*WHAT YOU SHOULD DO*: Repeat the lines of the data exactly, from the first one through the one that contains "Vendor Mailbox: [56,328,323,535]".

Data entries
■ ■ ■ ■

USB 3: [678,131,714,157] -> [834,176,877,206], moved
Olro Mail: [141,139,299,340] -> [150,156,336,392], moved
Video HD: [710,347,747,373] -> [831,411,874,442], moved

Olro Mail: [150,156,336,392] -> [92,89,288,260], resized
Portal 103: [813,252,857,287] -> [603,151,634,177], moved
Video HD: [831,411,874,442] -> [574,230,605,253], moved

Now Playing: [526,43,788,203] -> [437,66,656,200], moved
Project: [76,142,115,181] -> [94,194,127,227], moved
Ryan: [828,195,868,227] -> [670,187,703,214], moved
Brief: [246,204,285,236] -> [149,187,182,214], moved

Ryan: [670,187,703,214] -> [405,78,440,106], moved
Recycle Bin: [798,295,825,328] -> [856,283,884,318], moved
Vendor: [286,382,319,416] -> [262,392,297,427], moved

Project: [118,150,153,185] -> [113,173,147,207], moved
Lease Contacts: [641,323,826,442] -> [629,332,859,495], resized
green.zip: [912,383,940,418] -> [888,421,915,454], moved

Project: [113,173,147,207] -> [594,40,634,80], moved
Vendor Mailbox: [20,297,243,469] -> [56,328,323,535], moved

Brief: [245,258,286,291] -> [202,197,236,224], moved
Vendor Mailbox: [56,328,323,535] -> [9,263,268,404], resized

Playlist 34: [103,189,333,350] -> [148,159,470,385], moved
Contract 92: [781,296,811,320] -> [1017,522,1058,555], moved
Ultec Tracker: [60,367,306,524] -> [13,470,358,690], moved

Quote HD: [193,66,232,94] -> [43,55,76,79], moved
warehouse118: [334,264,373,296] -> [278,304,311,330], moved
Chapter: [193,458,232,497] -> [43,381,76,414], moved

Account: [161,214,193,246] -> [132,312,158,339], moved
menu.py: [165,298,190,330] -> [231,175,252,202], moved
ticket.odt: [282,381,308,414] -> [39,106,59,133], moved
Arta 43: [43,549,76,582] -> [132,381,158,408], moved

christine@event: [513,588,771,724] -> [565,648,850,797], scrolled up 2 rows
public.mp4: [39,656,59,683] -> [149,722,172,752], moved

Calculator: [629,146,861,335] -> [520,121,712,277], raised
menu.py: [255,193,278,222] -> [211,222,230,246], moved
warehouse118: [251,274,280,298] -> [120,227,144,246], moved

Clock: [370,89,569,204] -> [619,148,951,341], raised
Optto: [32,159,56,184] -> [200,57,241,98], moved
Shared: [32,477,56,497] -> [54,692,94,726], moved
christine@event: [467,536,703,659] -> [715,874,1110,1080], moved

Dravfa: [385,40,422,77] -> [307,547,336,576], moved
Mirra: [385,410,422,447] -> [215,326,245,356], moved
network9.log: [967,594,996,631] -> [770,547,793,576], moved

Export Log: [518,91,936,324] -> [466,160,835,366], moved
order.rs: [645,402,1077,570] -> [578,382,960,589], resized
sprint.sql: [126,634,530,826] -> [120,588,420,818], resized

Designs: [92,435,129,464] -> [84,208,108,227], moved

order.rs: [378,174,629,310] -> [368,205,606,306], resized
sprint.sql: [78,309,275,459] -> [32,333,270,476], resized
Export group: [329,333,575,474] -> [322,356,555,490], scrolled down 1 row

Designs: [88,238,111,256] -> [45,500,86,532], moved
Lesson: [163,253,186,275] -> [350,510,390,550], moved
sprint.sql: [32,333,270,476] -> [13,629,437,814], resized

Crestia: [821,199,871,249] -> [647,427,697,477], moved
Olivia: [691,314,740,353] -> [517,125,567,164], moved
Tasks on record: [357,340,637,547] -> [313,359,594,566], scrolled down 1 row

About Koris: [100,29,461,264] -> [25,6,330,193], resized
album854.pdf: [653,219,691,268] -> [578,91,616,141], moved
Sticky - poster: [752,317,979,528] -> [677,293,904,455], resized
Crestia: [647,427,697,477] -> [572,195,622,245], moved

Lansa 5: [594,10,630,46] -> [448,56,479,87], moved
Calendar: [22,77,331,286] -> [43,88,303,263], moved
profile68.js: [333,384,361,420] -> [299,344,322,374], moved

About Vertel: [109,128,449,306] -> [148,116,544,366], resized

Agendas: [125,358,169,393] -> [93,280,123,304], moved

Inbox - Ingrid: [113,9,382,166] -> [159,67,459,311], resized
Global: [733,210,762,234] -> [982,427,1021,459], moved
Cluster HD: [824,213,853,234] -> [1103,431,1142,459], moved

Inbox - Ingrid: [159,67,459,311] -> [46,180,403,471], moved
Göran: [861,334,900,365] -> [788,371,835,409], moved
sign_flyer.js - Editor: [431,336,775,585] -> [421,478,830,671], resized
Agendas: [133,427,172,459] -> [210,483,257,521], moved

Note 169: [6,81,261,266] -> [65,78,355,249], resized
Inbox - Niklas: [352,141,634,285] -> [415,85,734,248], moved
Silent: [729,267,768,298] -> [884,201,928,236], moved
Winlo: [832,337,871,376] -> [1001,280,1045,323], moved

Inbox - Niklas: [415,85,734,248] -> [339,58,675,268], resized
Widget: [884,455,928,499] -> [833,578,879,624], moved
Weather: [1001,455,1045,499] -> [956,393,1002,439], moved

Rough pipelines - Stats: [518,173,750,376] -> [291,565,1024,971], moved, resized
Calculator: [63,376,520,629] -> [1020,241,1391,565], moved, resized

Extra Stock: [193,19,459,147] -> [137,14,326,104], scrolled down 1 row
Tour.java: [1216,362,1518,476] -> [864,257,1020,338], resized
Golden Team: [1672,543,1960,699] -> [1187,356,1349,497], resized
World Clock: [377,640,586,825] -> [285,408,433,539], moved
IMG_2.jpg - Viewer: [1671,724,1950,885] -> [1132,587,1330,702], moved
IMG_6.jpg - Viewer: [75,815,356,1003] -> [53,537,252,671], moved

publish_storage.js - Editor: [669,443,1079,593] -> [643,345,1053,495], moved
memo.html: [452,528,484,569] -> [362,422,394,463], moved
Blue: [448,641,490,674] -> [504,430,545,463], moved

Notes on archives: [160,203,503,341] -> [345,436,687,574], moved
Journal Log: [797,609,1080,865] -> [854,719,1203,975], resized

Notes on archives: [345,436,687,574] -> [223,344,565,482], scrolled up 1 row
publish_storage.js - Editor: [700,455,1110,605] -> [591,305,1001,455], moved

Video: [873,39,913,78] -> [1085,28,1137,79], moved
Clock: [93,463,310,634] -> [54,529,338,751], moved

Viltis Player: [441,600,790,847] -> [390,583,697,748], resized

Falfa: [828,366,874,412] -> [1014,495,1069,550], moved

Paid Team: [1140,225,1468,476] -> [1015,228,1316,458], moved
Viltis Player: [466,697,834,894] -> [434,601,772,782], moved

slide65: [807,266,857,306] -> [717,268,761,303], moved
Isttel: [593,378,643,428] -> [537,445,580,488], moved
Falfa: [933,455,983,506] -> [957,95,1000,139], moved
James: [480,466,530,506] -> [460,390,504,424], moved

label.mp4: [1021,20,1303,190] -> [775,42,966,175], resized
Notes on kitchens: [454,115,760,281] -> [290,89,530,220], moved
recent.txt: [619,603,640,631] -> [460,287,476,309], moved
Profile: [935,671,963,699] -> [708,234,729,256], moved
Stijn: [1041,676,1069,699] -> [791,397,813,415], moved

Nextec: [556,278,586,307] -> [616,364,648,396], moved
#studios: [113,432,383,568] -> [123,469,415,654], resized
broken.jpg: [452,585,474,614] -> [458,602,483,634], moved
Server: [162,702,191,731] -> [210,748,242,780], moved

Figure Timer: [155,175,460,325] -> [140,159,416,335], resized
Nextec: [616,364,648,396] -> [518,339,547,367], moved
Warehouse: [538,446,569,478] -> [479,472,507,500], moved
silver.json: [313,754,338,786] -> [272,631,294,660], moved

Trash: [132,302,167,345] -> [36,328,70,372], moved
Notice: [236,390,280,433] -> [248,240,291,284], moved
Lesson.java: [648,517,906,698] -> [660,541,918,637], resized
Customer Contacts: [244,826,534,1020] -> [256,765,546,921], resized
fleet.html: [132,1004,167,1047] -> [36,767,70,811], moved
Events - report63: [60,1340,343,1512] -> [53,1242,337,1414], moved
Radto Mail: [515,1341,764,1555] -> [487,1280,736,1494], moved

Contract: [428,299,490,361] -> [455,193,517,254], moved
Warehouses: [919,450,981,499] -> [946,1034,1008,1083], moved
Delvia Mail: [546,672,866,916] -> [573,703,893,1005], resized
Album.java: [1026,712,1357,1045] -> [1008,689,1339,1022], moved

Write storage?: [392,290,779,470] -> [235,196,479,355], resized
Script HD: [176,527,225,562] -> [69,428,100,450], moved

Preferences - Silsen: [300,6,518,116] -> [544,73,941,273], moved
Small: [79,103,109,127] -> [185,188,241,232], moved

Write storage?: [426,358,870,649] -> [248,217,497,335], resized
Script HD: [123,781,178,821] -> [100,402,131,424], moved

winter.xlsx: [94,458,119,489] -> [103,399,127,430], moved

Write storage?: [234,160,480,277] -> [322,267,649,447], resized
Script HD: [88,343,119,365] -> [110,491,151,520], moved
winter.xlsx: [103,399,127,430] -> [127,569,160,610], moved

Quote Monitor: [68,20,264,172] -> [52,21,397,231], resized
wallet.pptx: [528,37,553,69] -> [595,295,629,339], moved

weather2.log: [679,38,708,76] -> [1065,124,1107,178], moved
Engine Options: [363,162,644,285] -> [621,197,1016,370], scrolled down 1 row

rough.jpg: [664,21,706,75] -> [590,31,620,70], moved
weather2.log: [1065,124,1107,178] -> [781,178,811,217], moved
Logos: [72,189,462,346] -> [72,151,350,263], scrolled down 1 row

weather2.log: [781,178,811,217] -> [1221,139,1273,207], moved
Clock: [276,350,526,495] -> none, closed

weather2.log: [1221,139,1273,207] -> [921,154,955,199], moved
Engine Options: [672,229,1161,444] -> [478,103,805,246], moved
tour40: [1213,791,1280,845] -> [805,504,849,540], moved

■ ■ ■ ■

*WRITTEN ANSWER*:
USB 3: [678,131,714,157] -> [834,176,877,206], moved
Olro Mail: [141,139,299,340] -> [150,156,336,392], moved
Video HD: [710,347,747,373] -> [831,411,874,442], moved

Olro Mail: [150,156,336,392] -> [92,89,288,260], resized
Portal 103: [813,252,857,287] -> [603,151,634,177], moved
Video HD: [831,411,874,442] -> [574,230,605,253], moved

Now Playing: [526,43,788,203] -> [437,66,656,200], moved
Project: [76,142,115,181] -> [94,194,127,227], moved
Ryan: [828,195,868,227] -> [670,187,703,214], moved
Brief: [246,204,285,236] -> [149,187,182,214], moved

Ryan: [670,187,703,214] -> [405,78,440,106], moved
Recycle Bin: [798,295,825,328] -> [856,283,884,318], moved
Vendor: [286,382,319,416] -> [262,392,297,427], moved

Project: [118,150,153,185] -> [113,173,147,207], moved
Lease Contacts: [641,323,826,442] -> [629,332,859,495], resized
green.zip: [912,383,940,418] -> [888,421,915,454], moved

Project: [113,173,147,207] -> [594,40,634,80], moved
Vendor Mailbox: [20,297,243,469] -> [56,328,323,535], moved

Brief: [245,258,286,291] -> [202,197,236,224], moved
Vendor Mailbox: [56,328,323,535] -> [9,263,268,404], resized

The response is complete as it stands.